-- Dataset excerpts follows --

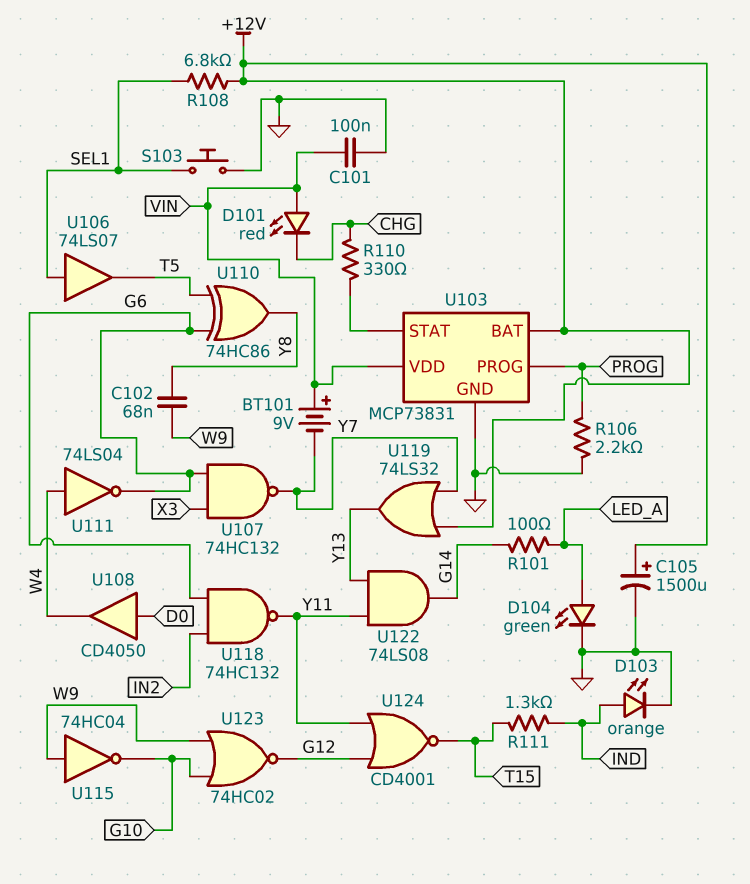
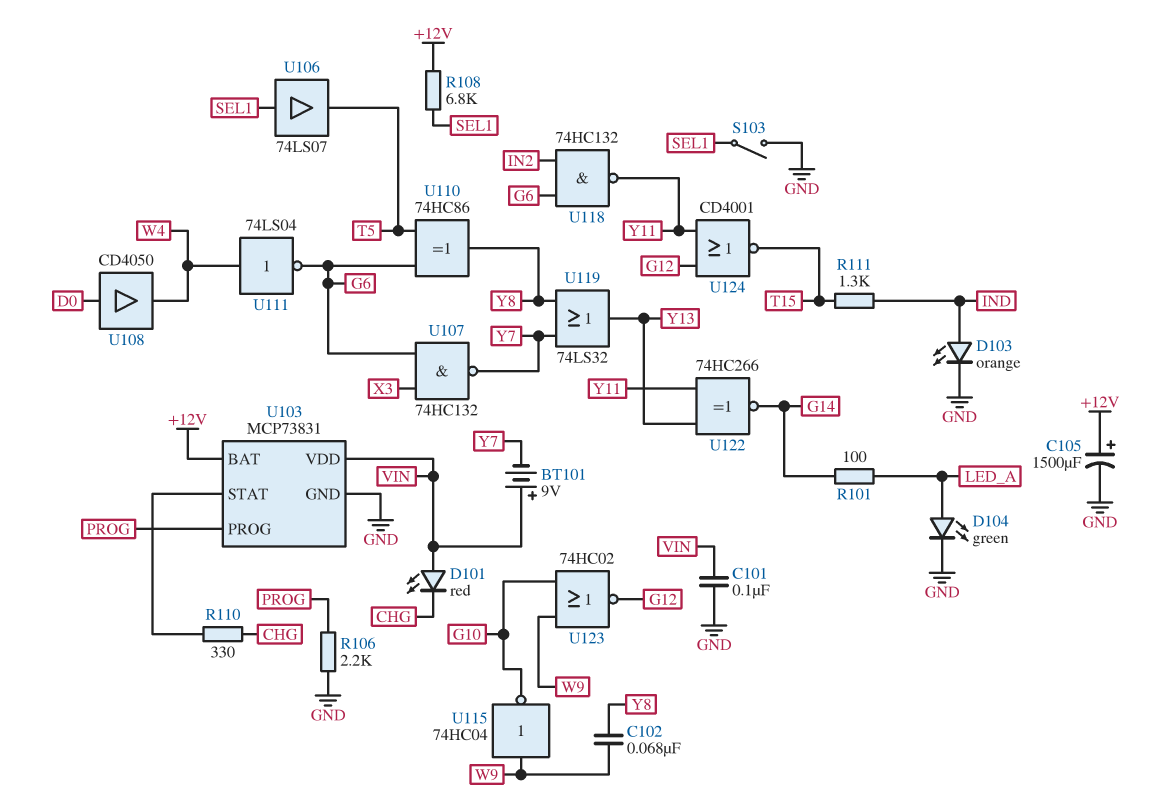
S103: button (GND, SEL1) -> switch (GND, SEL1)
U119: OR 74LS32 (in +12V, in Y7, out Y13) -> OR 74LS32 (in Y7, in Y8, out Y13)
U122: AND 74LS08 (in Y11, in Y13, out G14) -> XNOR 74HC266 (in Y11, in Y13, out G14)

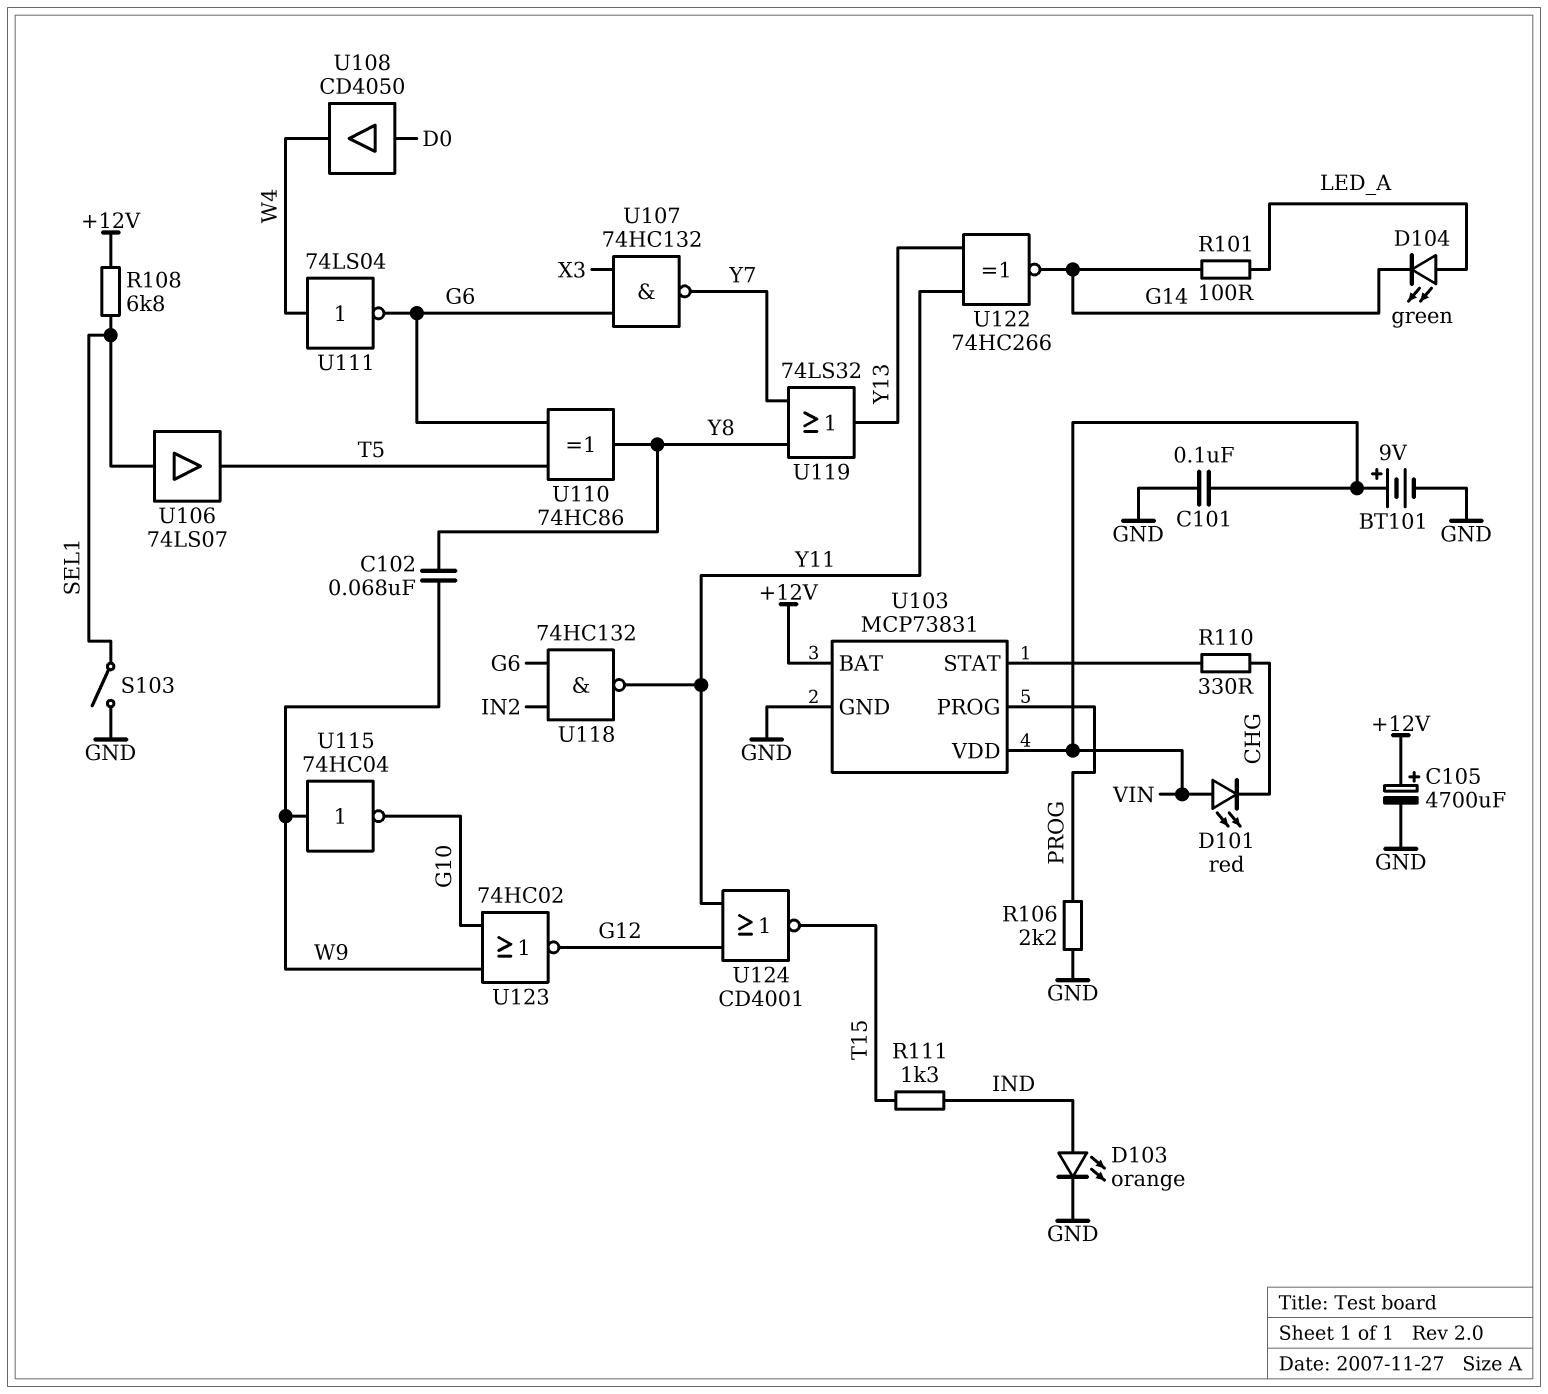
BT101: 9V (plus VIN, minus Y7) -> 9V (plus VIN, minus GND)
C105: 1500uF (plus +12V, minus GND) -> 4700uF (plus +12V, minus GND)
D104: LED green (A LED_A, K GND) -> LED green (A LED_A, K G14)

-- Dataset excerpts concluded --

• _Exercise instructions_: The result consists of the line with "BT101: 9V (plus" through the last line of the entries above, repeated exactly and with nothing else.

• _Answer below_:
BT101: 9V (plus VIN, minus Y7) -> 9V (plus VIN, minus GND)
C105: 1500uF (plus +12V, minus GND) -> 4700uF (plus +12V, minus GND)
D104: LED green (A LED_A, K GND) -> LED green (A LED_A, K G14)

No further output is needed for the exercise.